--- Provided records ---
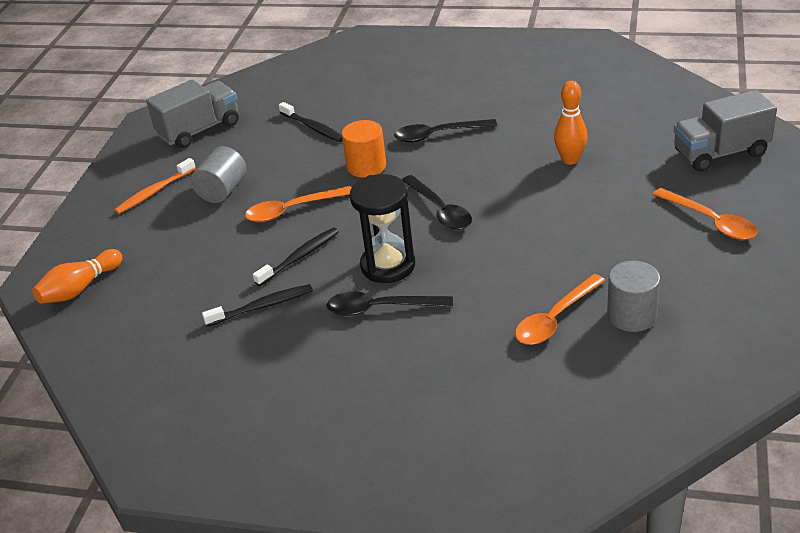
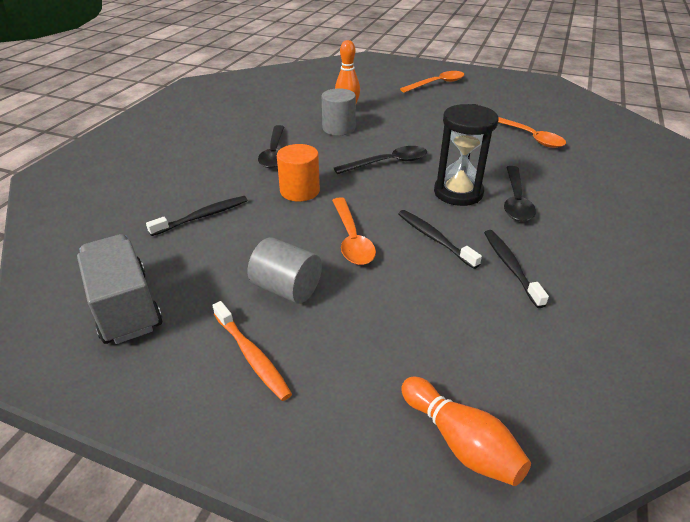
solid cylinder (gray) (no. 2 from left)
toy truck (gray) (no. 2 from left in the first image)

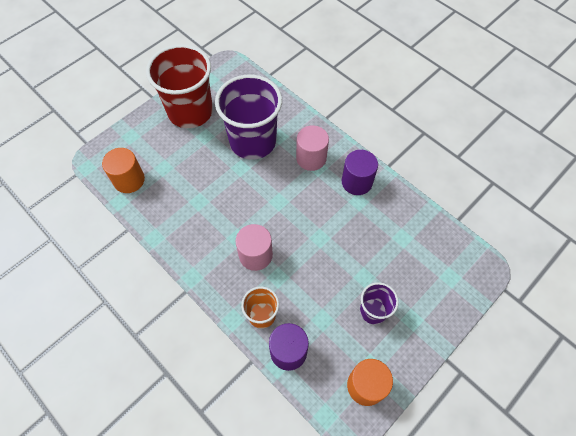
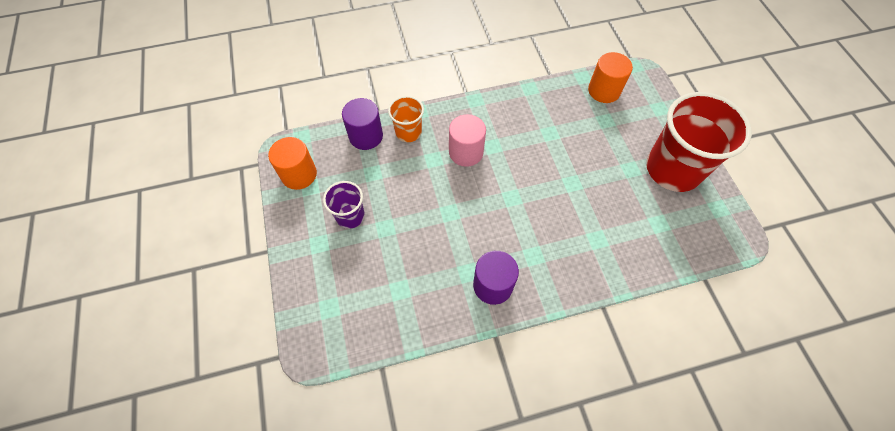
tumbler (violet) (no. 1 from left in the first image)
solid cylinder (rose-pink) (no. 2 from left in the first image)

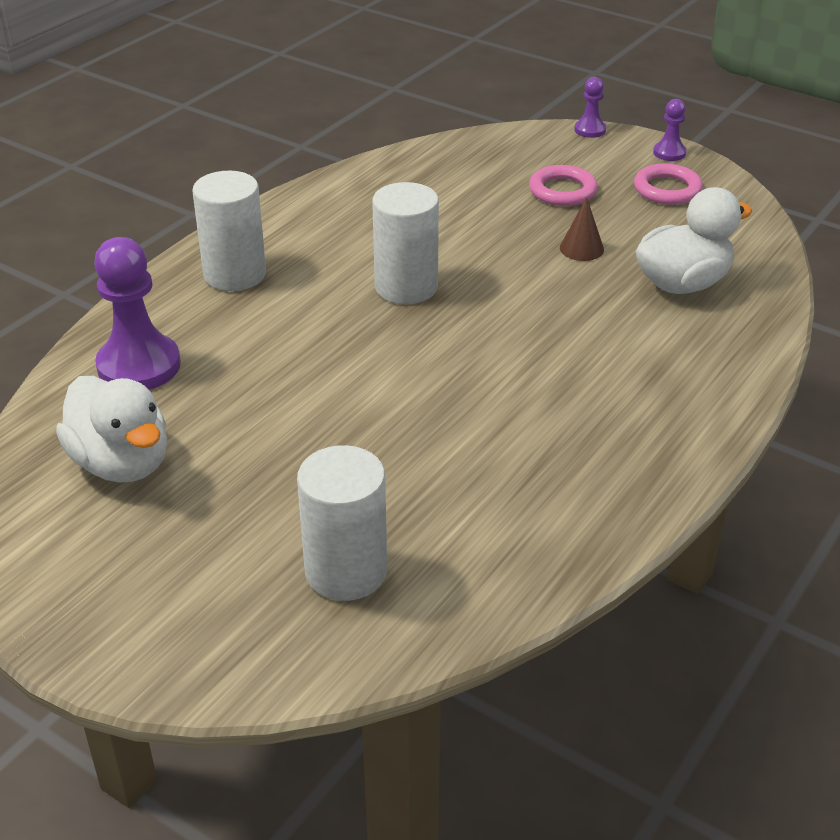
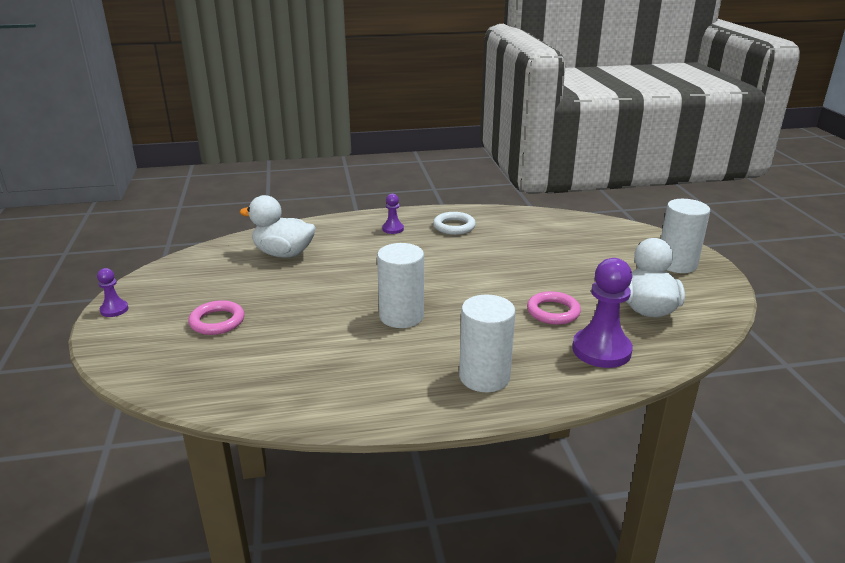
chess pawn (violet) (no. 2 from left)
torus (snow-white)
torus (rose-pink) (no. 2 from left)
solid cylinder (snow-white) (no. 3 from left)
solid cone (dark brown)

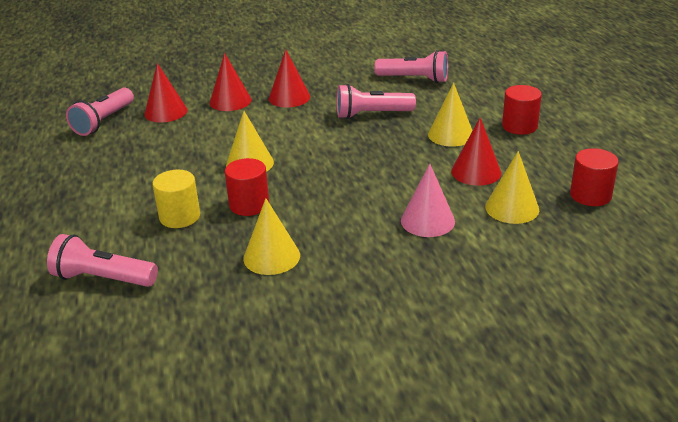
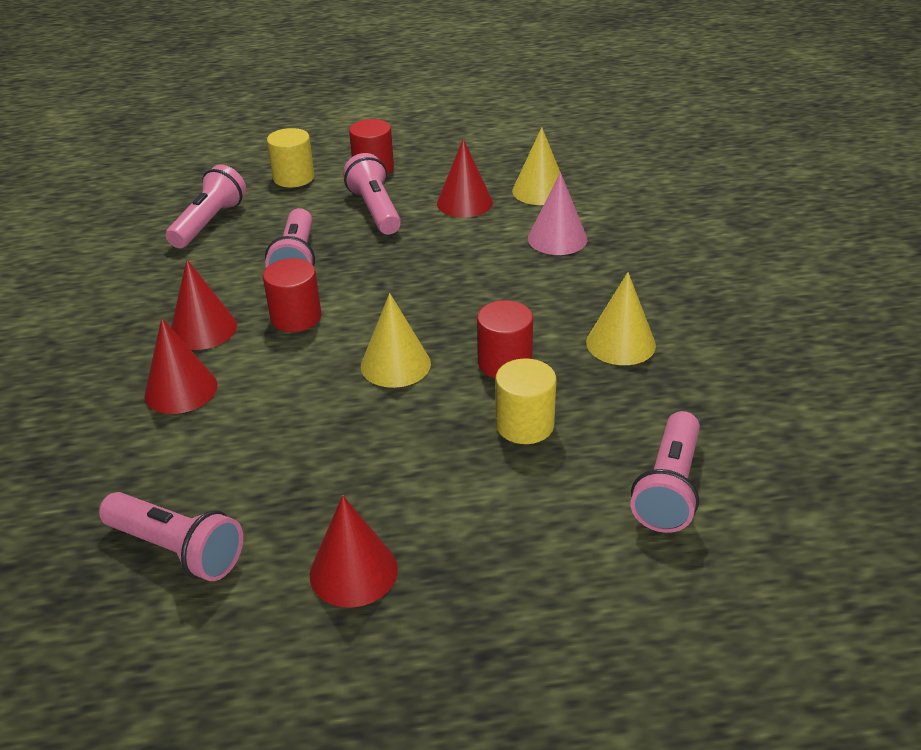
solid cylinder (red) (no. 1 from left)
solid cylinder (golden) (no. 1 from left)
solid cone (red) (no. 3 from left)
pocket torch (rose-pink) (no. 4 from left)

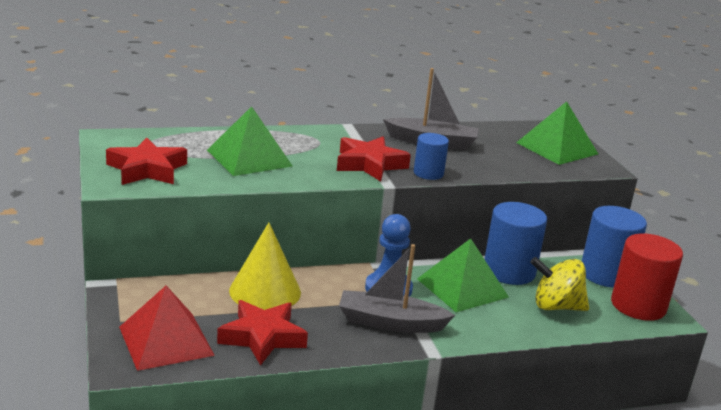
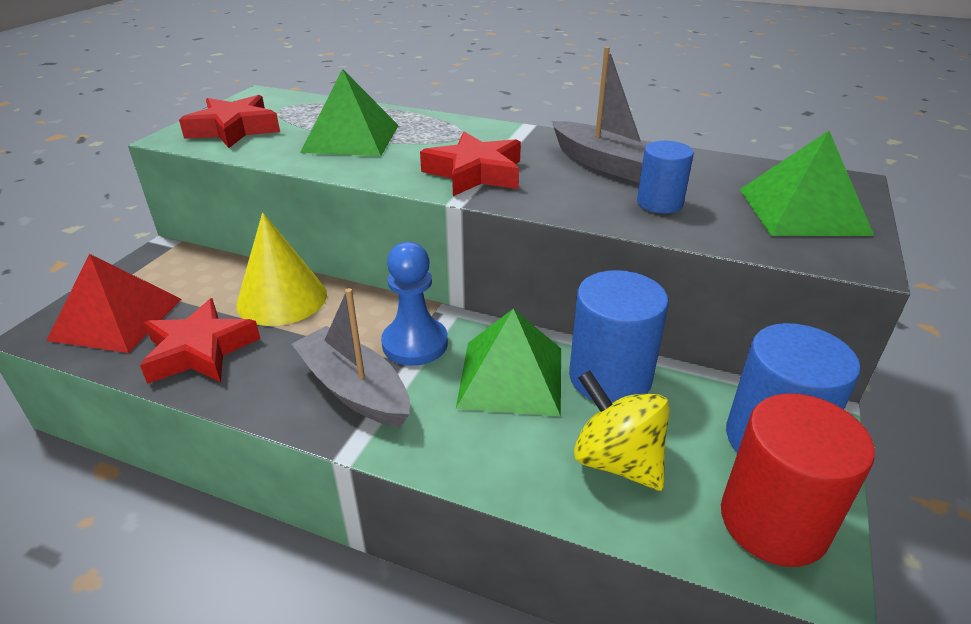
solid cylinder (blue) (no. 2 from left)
---
**Work task**: Because the pictures are not wanted, retype every record exactly without them.

**Solution to the problem**:
solid cylinder (gray) (no. 2 from left)
toy truck (gray) (no. 2 from left in the first image)

tumbler (violet) (no. 1 from left in the first image)
solid cylinder (rose-pink) (no. 2 from left in the first image)

chess pawn (violet) (no. 2 from left)
torus (snow-white)
torus (rose-pink) (no. 2 from left)
solid cylinder (snow-white) (no. 3 from left)
solid cone (dark brown)

solid cylinder (red) (no. 1 from left)
solid cylinder (golden) (no. 1 from left)
solid cone (red) (no. 3 from left)
pocket torch (rose-pink) (no. 4 from left)

solid cylinder (blue) (no. 2 from left)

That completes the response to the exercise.